* What this task involves:
Extract precisely the lines of the entries below, from the first line through the line containing "pink brick E8:F8".

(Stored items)
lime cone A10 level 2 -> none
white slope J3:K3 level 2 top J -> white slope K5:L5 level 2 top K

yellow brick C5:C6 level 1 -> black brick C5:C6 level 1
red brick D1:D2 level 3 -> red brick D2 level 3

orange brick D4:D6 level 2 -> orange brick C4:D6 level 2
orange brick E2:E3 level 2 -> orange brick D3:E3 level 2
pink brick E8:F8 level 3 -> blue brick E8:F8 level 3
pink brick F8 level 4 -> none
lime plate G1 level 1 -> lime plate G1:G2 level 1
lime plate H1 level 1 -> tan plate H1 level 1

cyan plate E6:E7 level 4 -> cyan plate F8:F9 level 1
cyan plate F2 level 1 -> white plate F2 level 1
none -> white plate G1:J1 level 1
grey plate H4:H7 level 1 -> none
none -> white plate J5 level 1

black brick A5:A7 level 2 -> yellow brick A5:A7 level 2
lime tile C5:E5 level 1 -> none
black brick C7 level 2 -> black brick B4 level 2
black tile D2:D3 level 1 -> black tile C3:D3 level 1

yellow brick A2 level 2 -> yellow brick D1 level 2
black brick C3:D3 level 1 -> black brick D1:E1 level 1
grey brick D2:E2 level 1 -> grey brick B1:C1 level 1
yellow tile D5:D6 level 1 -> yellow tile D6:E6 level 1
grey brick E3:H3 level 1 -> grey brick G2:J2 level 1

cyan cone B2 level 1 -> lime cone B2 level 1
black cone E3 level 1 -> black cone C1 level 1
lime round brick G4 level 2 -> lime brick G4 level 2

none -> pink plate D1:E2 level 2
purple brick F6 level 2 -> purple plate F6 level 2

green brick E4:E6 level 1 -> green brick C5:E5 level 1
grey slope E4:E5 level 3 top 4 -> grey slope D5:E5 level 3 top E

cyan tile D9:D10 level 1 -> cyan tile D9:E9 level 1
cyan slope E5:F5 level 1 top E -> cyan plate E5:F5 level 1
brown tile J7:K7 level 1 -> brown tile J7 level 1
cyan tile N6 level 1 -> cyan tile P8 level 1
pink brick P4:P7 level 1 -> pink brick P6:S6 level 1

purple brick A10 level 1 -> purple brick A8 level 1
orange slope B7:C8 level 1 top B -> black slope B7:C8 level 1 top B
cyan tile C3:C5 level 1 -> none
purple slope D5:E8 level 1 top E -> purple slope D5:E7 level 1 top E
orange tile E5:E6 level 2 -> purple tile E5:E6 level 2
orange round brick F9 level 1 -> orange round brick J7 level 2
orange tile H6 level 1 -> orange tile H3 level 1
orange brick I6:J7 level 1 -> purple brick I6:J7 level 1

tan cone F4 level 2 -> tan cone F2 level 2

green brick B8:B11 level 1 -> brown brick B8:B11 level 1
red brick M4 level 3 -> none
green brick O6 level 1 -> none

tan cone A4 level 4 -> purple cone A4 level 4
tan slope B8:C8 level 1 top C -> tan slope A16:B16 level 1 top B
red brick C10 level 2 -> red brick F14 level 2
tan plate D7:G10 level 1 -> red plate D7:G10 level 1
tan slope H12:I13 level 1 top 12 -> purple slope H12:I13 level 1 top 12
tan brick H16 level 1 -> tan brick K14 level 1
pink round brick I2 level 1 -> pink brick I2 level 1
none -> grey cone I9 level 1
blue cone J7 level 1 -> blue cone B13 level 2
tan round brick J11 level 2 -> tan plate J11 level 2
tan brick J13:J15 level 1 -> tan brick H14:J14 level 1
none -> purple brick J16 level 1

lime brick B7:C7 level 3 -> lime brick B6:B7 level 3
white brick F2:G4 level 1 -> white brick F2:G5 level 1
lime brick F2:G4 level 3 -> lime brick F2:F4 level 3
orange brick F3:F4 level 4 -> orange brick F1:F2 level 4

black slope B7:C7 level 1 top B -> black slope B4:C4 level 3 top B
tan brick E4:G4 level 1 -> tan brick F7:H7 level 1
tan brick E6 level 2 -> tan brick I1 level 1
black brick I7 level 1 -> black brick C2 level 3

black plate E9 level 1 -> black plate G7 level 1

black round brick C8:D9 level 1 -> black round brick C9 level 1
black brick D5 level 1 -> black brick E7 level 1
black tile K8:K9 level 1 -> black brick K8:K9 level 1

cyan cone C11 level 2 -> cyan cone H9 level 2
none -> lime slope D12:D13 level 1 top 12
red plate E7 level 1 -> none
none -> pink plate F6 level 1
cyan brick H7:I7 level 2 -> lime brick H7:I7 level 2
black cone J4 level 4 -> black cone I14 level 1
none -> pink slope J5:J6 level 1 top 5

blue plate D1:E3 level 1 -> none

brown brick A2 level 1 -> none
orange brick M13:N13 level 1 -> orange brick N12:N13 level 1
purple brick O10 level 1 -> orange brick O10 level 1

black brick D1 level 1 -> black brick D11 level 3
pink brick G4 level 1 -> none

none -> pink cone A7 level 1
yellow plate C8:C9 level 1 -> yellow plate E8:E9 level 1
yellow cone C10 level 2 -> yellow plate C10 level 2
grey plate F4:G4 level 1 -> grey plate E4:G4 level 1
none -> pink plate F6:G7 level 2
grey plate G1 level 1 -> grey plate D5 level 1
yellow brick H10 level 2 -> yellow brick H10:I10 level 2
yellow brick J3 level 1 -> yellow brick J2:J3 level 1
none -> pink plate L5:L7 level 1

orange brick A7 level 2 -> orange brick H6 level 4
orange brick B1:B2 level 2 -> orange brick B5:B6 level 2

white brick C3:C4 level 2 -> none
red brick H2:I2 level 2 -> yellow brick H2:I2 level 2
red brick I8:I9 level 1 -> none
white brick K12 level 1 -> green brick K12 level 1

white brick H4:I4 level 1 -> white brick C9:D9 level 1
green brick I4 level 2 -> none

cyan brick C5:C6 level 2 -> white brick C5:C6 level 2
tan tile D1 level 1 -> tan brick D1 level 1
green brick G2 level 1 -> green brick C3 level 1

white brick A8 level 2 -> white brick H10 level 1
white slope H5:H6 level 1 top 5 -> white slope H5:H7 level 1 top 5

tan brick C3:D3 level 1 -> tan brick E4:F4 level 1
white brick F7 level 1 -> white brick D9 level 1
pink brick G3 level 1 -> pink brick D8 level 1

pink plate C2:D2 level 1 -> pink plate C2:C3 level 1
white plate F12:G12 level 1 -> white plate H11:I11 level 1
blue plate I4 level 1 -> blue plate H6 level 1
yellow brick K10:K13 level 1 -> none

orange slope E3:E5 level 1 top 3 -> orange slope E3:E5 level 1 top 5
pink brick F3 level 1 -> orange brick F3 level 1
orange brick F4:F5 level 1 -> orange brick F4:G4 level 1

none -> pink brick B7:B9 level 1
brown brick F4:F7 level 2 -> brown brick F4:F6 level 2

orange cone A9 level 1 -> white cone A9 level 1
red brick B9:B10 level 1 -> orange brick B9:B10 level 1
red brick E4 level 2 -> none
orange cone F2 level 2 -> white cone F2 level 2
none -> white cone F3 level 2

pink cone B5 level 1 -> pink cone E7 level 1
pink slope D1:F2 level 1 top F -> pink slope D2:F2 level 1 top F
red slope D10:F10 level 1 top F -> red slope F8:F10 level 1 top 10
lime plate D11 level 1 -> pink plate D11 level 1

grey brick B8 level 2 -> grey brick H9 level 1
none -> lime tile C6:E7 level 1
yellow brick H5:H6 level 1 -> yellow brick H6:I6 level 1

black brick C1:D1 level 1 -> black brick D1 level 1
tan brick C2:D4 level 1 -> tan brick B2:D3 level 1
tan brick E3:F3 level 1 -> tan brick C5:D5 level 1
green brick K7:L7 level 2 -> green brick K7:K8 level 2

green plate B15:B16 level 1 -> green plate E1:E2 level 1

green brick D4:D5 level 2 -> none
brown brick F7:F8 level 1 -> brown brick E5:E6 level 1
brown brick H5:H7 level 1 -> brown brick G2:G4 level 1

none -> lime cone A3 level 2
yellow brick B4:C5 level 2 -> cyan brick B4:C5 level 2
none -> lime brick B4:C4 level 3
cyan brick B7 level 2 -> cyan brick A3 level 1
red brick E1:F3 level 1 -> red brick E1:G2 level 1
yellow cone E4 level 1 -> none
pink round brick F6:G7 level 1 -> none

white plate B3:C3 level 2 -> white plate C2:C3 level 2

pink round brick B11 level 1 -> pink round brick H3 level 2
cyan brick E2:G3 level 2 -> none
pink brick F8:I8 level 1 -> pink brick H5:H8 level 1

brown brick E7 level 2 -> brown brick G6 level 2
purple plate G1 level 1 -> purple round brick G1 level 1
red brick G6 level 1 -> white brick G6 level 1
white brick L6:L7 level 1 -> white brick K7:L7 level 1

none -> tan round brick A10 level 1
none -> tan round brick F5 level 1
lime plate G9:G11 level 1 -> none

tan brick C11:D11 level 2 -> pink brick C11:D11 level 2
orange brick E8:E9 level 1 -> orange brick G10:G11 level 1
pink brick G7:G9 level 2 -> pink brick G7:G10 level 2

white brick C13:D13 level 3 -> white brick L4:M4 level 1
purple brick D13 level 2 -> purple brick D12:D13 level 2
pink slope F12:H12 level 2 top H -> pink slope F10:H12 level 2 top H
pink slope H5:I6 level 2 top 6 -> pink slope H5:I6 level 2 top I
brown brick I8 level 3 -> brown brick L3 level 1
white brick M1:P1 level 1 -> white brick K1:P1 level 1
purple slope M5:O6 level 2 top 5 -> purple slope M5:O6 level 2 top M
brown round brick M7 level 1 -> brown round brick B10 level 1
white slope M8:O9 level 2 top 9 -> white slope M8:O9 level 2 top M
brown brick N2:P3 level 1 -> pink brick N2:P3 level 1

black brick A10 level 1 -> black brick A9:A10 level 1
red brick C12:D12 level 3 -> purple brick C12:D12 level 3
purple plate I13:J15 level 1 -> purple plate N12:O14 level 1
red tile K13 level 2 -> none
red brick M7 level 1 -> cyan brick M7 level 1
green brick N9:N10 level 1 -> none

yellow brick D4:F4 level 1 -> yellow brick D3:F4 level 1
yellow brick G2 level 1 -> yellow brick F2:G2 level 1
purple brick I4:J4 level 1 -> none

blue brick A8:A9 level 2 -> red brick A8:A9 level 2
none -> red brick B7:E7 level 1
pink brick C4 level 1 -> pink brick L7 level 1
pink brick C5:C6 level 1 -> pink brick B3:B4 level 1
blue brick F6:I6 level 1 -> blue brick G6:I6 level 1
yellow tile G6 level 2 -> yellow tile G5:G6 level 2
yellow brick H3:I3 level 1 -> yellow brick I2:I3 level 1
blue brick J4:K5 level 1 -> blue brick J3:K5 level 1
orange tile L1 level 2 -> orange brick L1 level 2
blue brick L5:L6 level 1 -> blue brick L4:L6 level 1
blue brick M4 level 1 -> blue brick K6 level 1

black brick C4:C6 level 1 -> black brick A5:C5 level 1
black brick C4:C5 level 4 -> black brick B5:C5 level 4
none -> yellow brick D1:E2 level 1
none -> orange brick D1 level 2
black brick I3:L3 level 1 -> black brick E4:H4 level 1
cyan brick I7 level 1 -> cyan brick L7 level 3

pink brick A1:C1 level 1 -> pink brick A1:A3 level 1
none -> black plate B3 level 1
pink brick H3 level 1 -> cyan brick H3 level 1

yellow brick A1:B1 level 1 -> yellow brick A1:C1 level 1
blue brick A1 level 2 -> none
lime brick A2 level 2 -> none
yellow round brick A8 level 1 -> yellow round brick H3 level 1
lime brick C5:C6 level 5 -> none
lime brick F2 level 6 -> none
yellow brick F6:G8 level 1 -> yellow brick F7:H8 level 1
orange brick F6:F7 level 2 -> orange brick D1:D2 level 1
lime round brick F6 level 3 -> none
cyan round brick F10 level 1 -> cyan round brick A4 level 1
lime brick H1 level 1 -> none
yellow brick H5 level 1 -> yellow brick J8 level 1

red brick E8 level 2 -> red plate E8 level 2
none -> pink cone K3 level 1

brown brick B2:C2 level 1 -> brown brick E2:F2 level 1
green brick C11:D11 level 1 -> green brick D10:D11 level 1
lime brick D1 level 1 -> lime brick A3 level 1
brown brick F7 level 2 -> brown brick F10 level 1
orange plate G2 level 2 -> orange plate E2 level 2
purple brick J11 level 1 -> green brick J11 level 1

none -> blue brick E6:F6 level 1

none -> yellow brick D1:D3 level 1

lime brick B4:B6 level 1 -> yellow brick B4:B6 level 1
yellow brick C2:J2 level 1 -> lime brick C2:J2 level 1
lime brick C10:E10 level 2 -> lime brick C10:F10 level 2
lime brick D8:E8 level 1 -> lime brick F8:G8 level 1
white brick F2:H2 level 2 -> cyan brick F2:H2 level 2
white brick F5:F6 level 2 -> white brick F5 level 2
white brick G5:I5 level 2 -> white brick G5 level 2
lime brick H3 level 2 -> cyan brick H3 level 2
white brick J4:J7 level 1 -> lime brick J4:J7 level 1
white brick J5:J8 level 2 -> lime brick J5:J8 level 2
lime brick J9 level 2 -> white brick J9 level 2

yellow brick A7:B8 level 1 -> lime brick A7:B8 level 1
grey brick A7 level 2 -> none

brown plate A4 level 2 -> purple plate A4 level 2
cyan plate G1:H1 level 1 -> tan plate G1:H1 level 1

* The answer:
lime cone A10 level 2 -> none
white slope J3:K3 level 2 top J -> white slope K5:L5 level 2 top K

yellow brick C5:C6 level 1 -> black brick C5:C6 level 1
red brick D1:D2 level 3 -> red brick D2 level 3

orange brick D4:D6 level 2 -> orange brick C4:D6 level 2
orange brick E2:E3 level 2 -> orange brick D3:E3 level 2
pink brick E8:F8 level 3 -> blue brick E8:F8 level 3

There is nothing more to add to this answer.